ACTIVITY: Repeat the stretch of entries below from the line with "JP202 pin 1: GND -> none" through the line with "U201: NOR 74HC02". Include both ends and add nothing.

RECORDED INFORMATION:
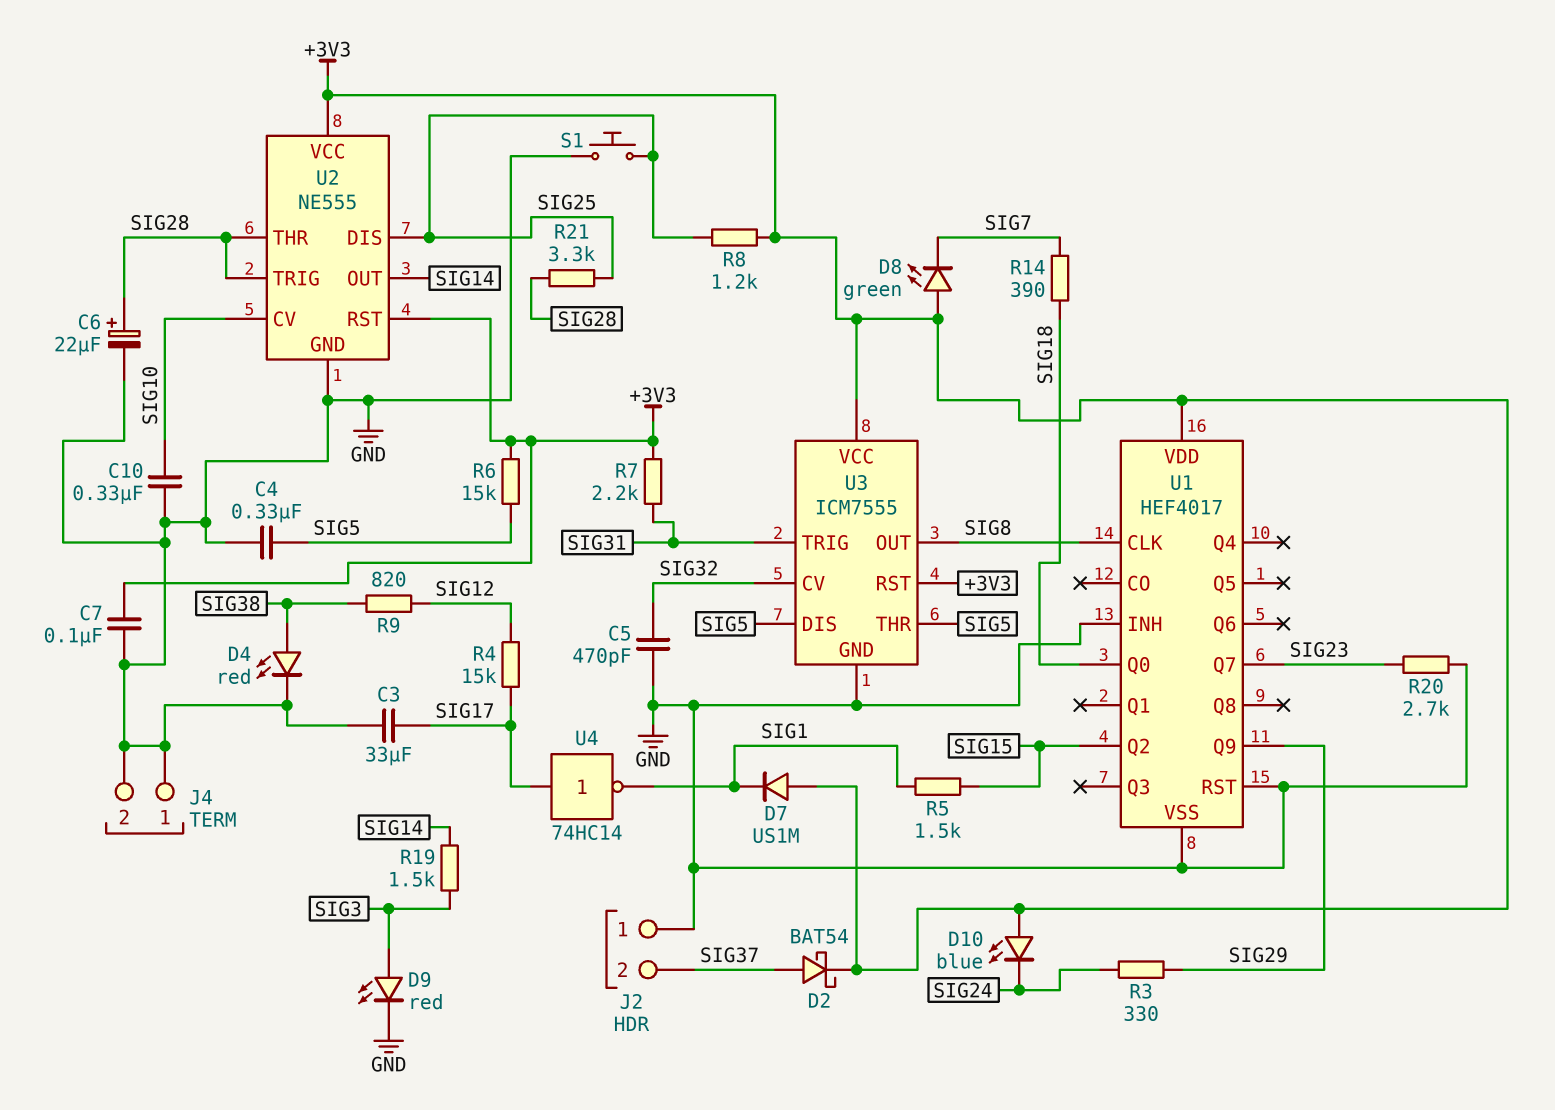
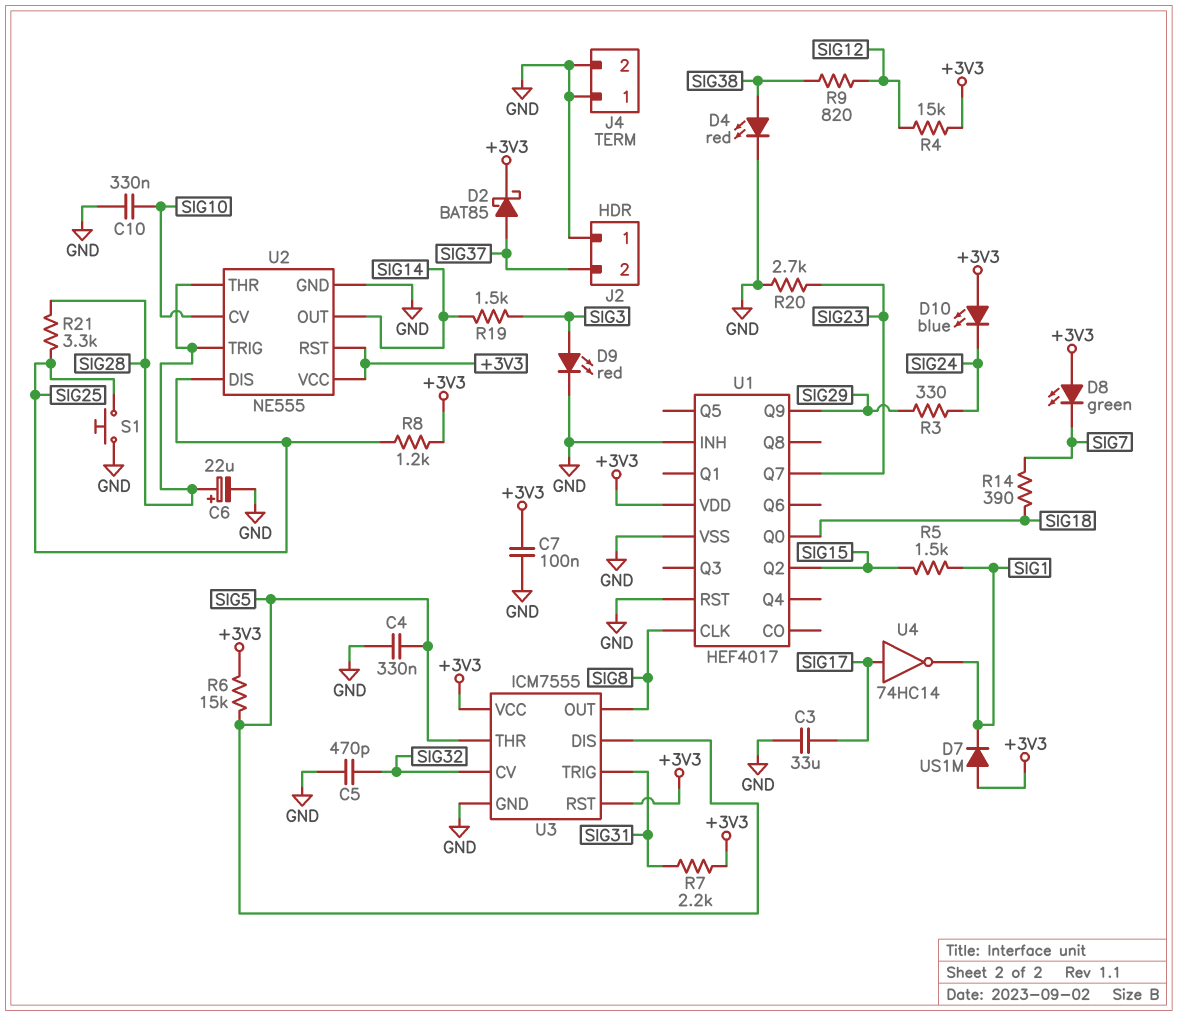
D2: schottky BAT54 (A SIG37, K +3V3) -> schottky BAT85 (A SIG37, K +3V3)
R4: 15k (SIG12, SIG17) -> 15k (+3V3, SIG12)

---

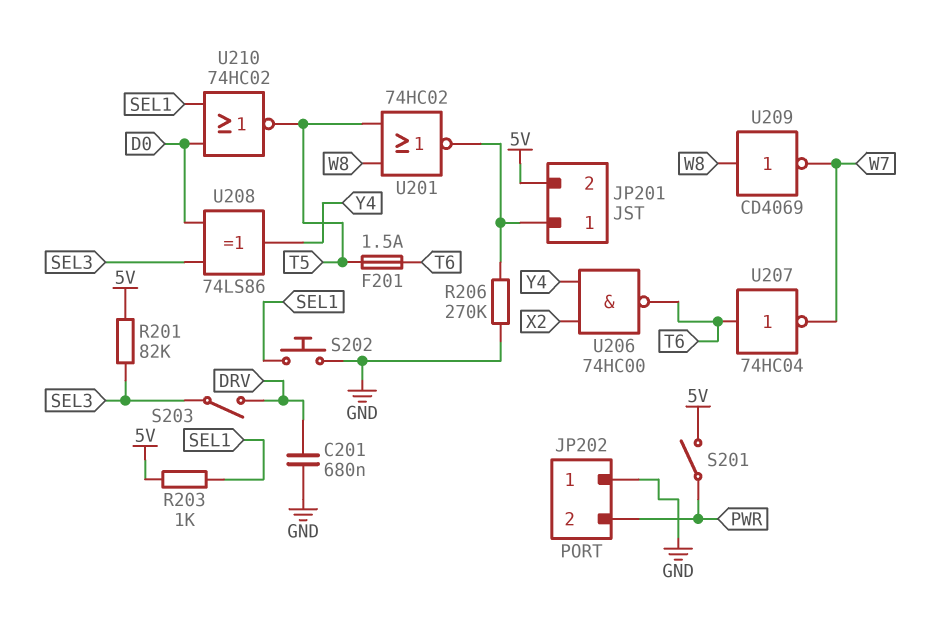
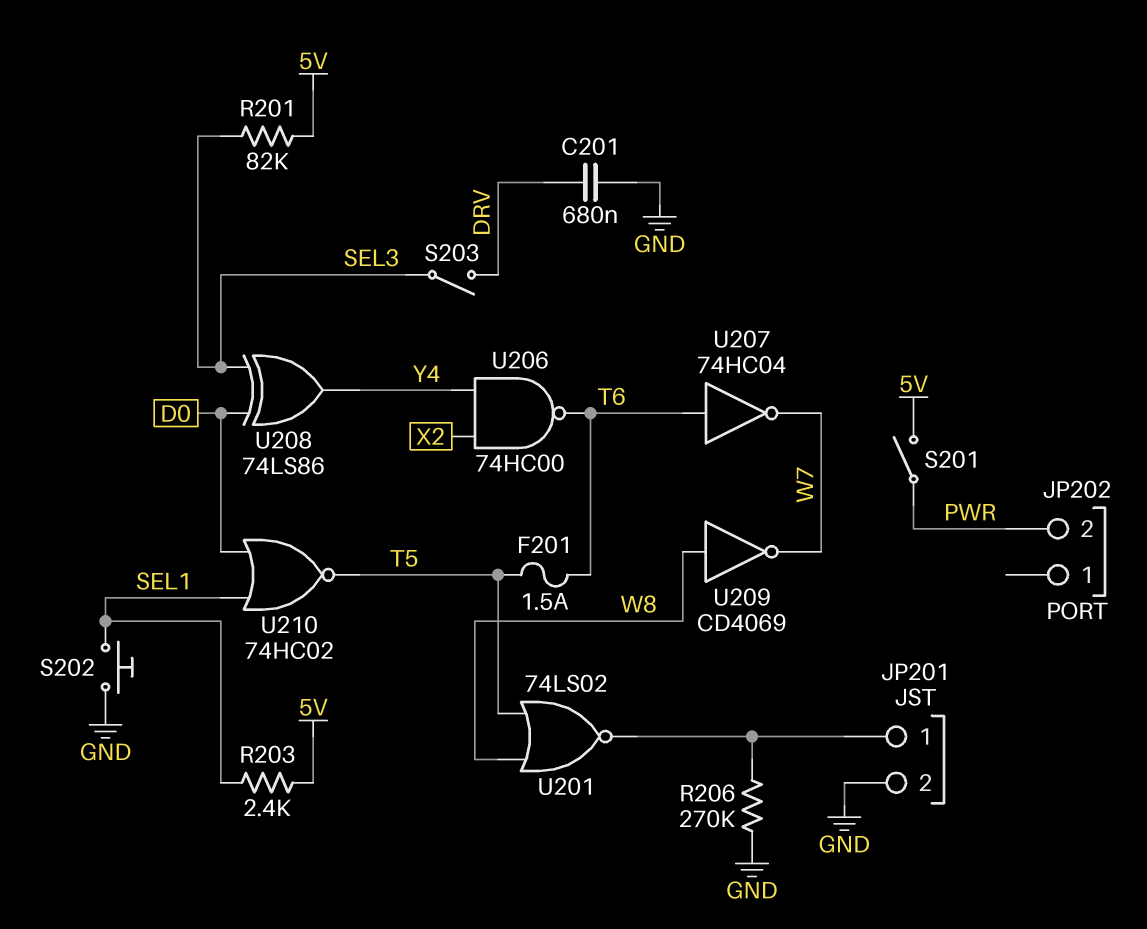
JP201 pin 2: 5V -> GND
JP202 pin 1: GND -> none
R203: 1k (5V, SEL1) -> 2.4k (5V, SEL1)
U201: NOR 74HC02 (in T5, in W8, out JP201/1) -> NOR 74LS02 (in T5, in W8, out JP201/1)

* * *

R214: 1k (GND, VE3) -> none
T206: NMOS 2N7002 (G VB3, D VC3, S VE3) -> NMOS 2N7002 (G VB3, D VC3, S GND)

SOLUTION TO THIS EXERCISE:
JP202 pin 1: GND -> none
R203: 1k (5V, SEL1) -> 2.4k (5V, SEL1)
U201: NOR 74HC02 (in T5, in W8, out JP201/1) -> NOR 74LS02 (in T5, in W8, out JP201/1)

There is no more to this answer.